▸ **WHAT IS REQUIRED**
Only lines containing the string "tile" belong in the answer; find them in the records and copy them.
Start of DATA FOR ANALYSIS
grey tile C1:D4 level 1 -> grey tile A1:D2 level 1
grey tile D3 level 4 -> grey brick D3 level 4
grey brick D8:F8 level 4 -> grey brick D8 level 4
End of DATA FOR ANALYSIS
Start of DATA FOR ANALYSIS
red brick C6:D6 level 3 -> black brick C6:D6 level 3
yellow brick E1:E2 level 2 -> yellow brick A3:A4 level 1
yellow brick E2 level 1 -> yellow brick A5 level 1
End of DATA FOR ANALYSIS
▸ **PROBLEM SOLUTION**
grey tile C1:D4 level 1 -> grey tile A1:D2 level 1
grey tile D3 level 4 -> grey brick D3 level 4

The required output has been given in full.